BEGIN

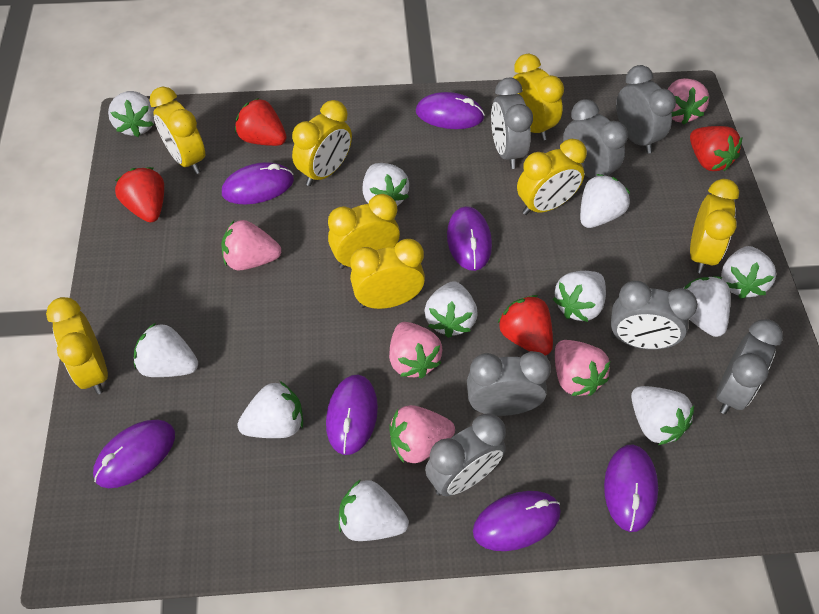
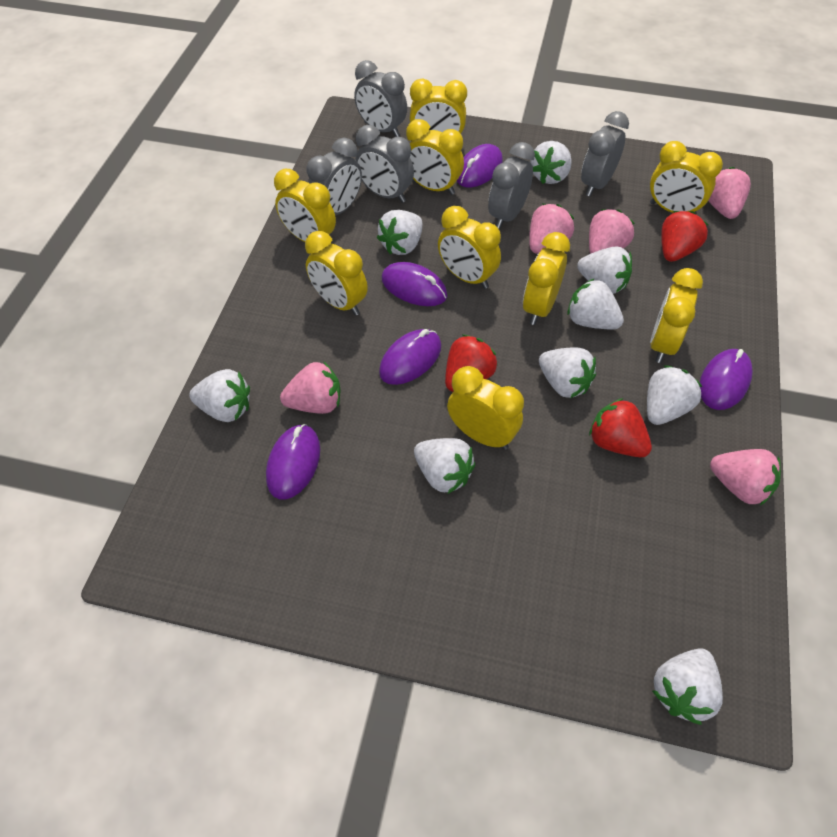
grey clock: 7 -> 5
purple mouse: 7 -> 5
red strawberry: 4 -> 3
white strawberry: 11 -> 9
yellow clock: 8 -> 9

END

→ Prompt:
Give back, word for word, only the lines from the one containing "red strawberry: 4 -> 3" through the closing line of the entries.

→ Answer area:
red strawberry: 4 -> 3
white strawberry: 11 -> 9
yellow clock: 8 -> 9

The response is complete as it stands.